> **Your assignment**:
Please repeat, from the entries that follow, the lines from the one containing "[431,536,492,628]" through the one containing "Someone took away the glue stick (turquoise)" exactly, adding nothing.
== Segment start ==
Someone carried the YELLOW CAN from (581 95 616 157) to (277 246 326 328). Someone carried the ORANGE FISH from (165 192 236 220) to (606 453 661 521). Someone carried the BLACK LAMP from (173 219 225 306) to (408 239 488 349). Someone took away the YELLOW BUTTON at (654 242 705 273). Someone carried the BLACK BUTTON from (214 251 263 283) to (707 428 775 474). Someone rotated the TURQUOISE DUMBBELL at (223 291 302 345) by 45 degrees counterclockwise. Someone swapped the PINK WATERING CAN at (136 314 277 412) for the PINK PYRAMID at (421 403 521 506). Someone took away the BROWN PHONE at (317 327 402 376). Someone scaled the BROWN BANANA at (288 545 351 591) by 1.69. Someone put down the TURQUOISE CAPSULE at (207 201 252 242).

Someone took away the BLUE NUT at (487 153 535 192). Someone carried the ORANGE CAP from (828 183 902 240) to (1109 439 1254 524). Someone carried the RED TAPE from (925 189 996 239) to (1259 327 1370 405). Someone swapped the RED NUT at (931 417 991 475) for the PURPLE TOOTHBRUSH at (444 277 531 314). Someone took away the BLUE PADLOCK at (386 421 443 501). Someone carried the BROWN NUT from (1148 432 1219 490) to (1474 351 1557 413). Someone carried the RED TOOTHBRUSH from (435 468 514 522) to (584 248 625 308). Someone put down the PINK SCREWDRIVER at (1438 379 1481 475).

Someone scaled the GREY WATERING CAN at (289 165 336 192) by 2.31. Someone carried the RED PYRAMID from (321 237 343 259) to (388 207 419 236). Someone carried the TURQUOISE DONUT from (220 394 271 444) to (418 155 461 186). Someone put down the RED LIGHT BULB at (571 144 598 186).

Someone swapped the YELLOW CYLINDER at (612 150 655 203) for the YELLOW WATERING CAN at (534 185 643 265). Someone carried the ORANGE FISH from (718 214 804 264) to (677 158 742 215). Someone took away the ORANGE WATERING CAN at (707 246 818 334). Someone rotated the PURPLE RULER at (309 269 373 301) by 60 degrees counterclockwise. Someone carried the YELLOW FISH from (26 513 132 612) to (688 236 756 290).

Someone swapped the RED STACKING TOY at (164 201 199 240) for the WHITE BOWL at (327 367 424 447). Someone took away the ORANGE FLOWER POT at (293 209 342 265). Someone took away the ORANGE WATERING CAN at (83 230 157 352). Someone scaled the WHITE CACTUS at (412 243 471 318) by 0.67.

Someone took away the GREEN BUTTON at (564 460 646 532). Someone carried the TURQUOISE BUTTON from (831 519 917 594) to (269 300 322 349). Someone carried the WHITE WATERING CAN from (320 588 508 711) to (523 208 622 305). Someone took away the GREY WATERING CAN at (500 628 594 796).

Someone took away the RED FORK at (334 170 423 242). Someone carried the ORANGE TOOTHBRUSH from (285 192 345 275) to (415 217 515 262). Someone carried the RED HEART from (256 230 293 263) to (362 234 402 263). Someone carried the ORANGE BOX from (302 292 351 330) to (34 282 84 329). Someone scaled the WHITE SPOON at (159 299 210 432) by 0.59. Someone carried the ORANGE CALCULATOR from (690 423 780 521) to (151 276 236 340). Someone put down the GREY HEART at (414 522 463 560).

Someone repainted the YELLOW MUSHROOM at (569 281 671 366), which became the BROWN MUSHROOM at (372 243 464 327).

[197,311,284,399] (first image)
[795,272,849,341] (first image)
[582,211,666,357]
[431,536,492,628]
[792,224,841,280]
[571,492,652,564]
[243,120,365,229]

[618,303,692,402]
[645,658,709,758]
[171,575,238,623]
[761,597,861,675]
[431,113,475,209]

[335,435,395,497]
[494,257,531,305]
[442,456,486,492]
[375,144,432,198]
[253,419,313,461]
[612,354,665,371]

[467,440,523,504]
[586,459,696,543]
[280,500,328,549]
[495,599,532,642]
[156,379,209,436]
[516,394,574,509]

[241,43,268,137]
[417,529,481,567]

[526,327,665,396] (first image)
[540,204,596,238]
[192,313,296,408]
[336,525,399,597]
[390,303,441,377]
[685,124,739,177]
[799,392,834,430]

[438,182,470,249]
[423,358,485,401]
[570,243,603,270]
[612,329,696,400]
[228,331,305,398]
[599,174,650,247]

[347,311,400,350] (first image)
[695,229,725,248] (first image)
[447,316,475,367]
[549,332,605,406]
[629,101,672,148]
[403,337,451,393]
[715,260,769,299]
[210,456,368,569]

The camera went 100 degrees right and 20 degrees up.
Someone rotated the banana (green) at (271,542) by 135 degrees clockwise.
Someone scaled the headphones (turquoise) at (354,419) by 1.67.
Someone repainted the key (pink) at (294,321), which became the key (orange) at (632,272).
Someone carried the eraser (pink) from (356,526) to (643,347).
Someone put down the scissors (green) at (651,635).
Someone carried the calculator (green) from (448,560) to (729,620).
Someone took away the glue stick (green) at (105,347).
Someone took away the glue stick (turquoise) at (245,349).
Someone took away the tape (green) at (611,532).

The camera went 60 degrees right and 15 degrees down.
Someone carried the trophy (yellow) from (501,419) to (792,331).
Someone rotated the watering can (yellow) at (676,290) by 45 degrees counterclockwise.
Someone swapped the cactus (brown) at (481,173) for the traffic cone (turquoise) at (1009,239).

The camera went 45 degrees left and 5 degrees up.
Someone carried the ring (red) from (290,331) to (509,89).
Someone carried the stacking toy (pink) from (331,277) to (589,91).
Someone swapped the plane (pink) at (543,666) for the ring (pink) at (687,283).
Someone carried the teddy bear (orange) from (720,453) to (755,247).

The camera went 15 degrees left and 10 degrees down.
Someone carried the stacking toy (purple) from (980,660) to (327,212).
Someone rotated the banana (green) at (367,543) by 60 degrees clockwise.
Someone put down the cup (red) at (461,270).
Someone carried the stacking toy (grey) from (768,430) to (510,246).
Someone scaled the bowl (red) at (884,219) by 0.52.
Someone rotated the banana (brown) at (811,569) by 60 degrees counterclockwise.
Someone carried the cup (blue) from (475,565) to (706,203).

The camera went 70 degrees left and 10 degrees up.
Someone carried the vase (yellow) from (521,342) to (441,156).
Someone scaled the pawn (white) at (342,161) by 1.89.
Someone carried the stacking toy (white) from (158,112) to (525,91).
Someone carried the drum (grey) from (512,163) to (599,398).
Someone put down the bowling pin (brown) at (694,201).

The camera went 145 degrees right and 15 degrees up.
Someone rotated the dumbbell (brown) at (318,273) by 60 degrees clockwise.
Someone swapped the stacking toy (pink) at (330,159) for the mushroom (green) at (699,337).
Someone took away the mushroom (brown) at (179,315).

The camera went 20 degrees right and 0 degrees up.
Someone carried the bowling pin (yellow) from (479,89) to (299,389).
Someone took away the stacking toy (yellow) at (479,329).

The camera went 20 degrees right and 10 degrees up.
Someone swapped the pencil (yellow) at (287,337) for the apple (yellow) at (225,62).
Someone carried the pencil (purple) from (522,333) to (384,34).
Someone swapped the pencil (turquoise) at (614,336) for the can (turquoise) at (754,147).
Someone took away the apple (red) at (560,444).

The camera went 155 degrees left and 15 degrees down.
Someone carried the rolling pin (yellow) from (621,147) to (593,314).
== Segment end ==
> **Exercise solution**:
[431,536,492,628]
[792,224,841,280]
[571,492,652,564]
[243,120,365,229]

[618,303,692,402]
[645,658,709,758]
[171,575,238,623]
[761,597,861,675]
[431,113,475,209]

[335,435,395,497]
[494,257,531,305]
[442,456,486,492]
[375,144,432,198]
[253,419,313,461]
[612,354,665,371]

[467,440,523,504]
[586,459,696,543]
[280,500,328,549]
[495,599,532,642]
[156,379,209,436]
[516,394,574,509]

[241,43,268,137]
[417,529,481,567]

[526,327,665,396] (first image)
[540,204,596,238]
[192,313,296,408]
[336,525,399,597]
[390,303,441,377]
[685,124,739,177]
[799,392,834,430]

[438,182,470,249]
[423,358,485,401]
[570,243,603,270]
[612,329,696,400]
[228,331,305,398]
[599,174,650,247]

[347,311,400,350] (first image)
[695,229,725,248] (first image)
[447,316,475,367]
[549,332,605,406]
[629,101,672,148]
[403,337,451,393]
[715,260,769,299]
[210,456,368,569]

The camera went 100 degrees right and 20 degrees up.
Someone rotated the banana (green) at (271,542) by 135 degrees clockwise.
Someone scaled the headphones (turquoise) at (354,419) by 1.67.
Someone repainted the key (pink) at (294,321), which became the key (orange) at (632,272).
Someone carried the eraser (pink) from (356,526) to (643,347).
Someone put down the scissors (green) at (651,635).
Someone carried the calculator (green) from (448,560) to (729,620).
Someone took away the glue stick (green) at (105,347).
Someone took away the glue stick (turquoise) at (245,349).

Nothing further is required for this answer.